**Problem**
Each line of the material holding the word "cupcake" must be identified and copied.

**Dataset excerpt**

BEGIN

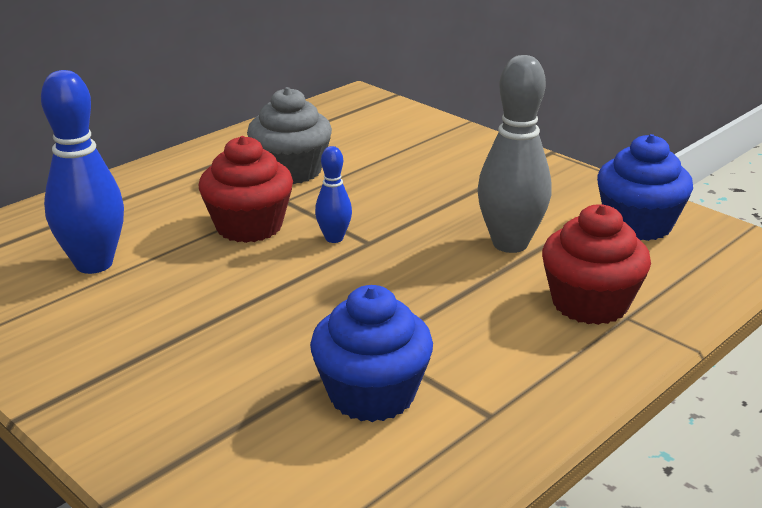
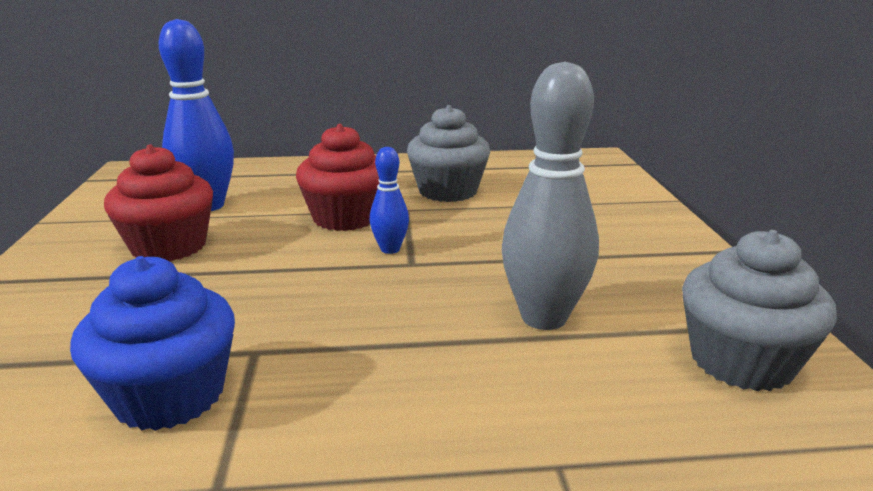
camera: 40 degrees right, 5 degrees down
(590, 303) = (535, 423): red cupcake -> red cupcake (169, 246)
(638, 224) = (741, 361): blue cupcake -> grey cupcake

END

**Output below**
(590, 303) = (535, 423): red cupcake -> red cupcake (169, 246)
(638, 224) = (741, 361): blue cupcake -> grey cupcake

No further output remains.